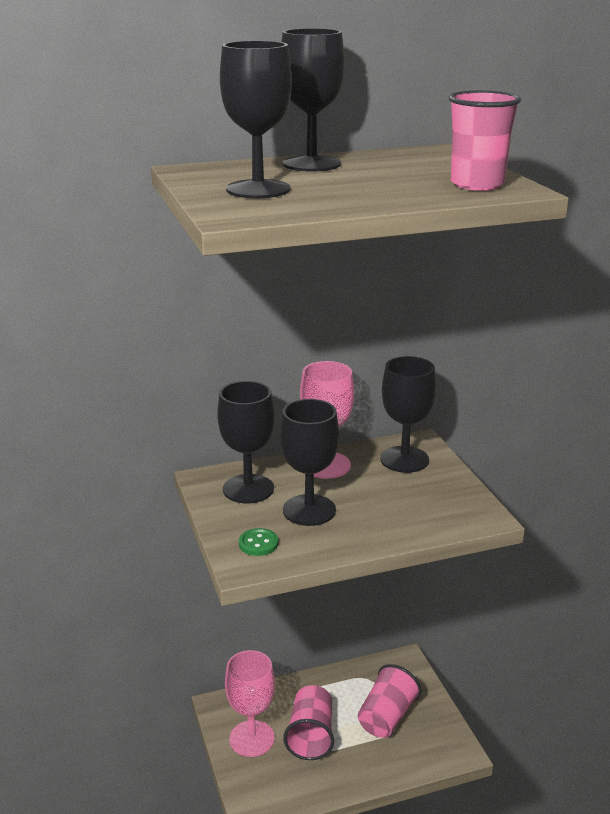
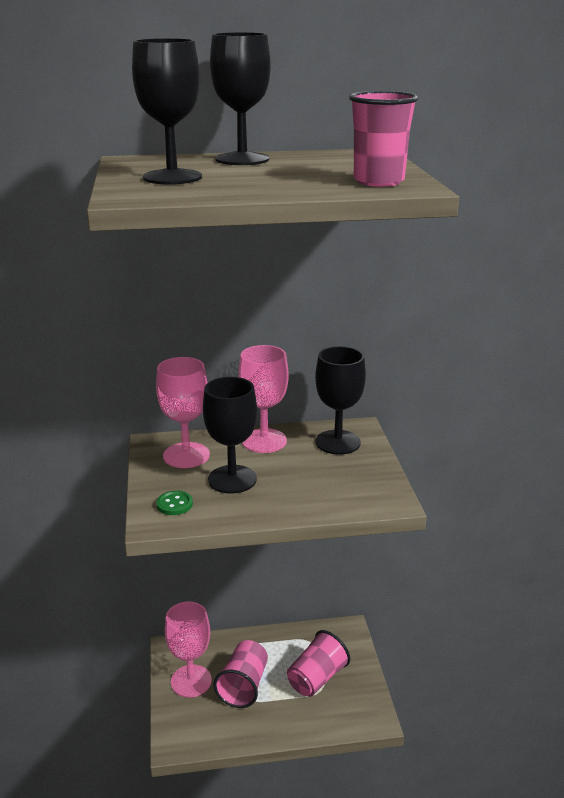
camera: 10 degrees right, 0 degrees up
(248, 489) = (186, 455): black goblet -> pink goblet

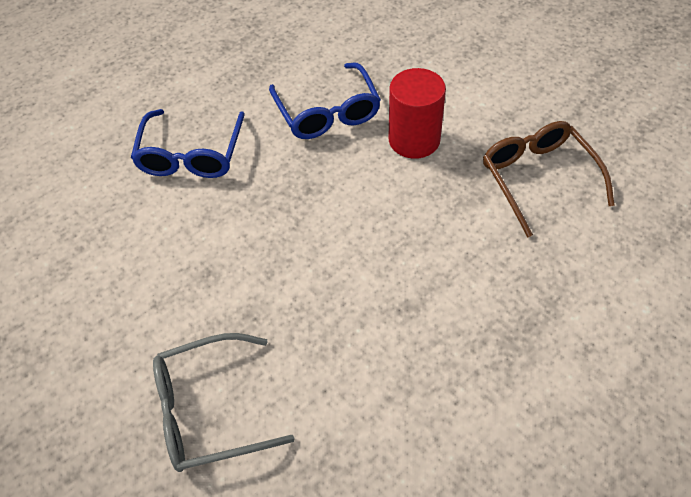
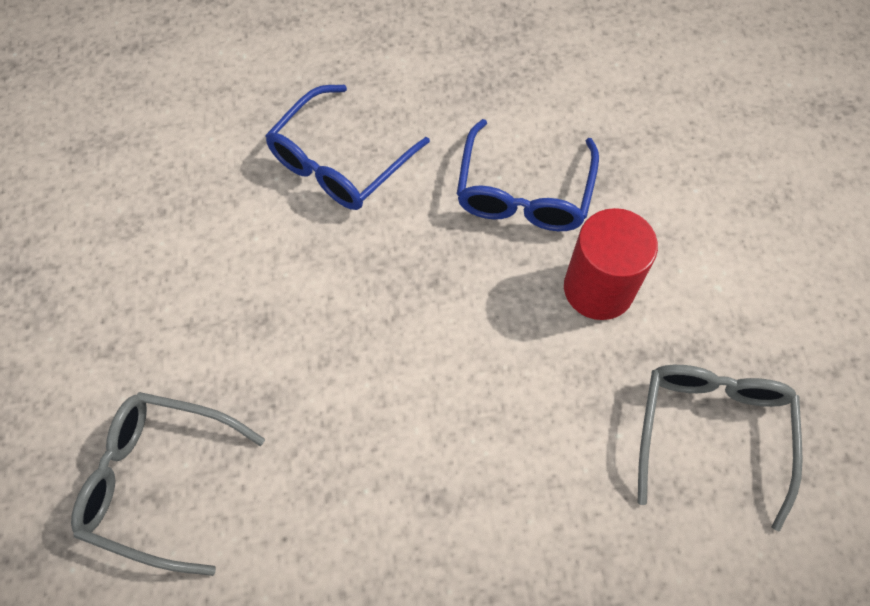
camera: 30 degrees right, 10 degrees up
(538, 179) = (711, 434): brown glasses -> grey glasses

### AIM OF THE EXERCISE
Find where "camera: 30 degrees right, 10 degrees up" occurs in the data, and please write out that line through the last line exactly, with nothing else.

### ANSWER AREA
camera: 30 degrees right, 10 degrees up
(538, 179) = (711, 434): brown glasses -> grey glasses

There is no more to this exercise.